Task instructions:
Each line of the material below needs to be returned exactly as written.

Information shown:
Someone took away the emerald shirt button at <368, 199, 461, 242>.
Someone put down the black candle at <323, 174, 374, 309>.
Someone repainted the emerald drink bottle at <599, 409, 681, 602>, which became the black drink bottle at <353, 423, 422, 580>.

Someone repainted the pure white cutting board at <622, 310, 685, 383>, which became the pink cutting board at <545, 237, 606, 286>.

Your response:
Someone took away the emerald shirt button at <368, 199, 461, 242>.
Someone put down the black candle at <323, 174, 374, 309>.
Someone repainted the emerald drink bottle at <599, 409, 681, 602>, which became the black drink bottle at <353, 423, 422, 580>.

Someone repainted the pure white cutting board at <622, 310, 685, 383>, which became the pink cutting board at <545, 237, 606, 286>.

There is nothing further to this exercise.